WHAT IS EXPECTED: Copy the lines below, beginning with the one that contains "The Muffin (braun)" and continuing through the final line, exactly as written and with no other lines.

GIVEN MATERIAL:
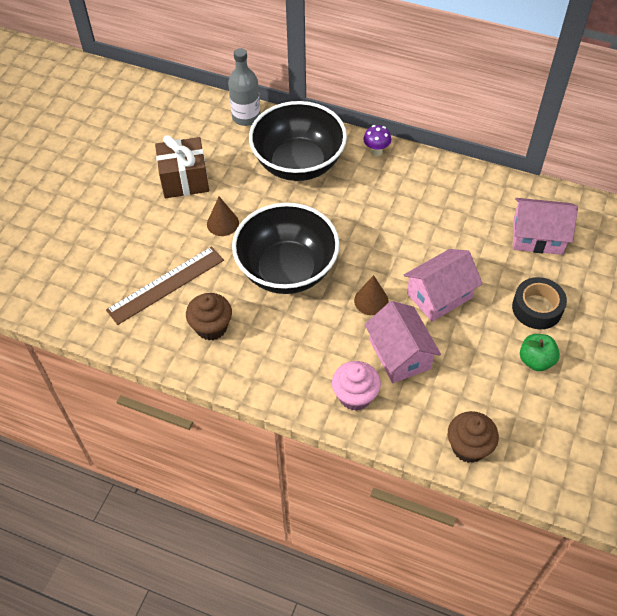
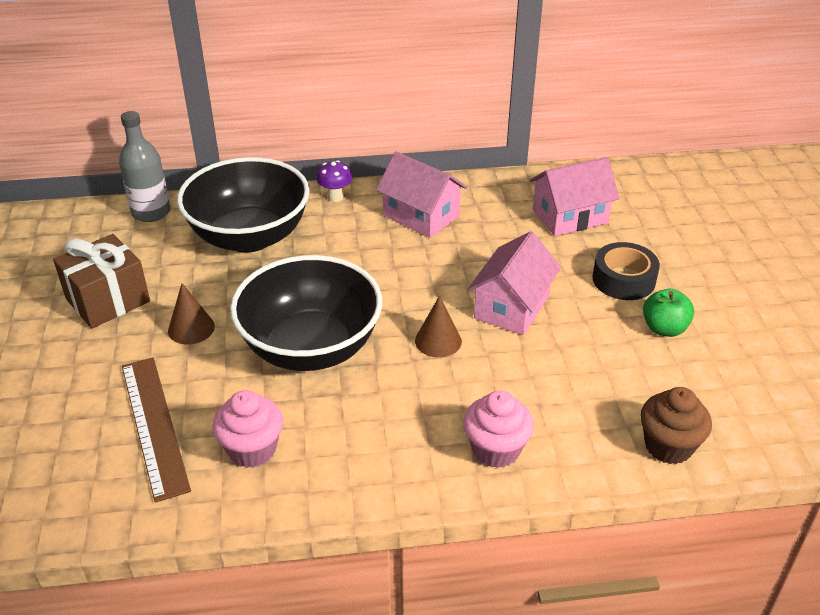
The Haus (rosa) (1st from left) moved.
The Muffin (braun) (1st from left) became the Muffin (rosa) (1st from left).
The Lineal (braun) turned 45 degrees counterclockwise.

SOLUTION TO THIS EXERCISE:
The Muffin (braun) (1st from left) became the Muffin (rosa) (1st from left).
The Lineal (braun) turned 45 degrees counterclockwise.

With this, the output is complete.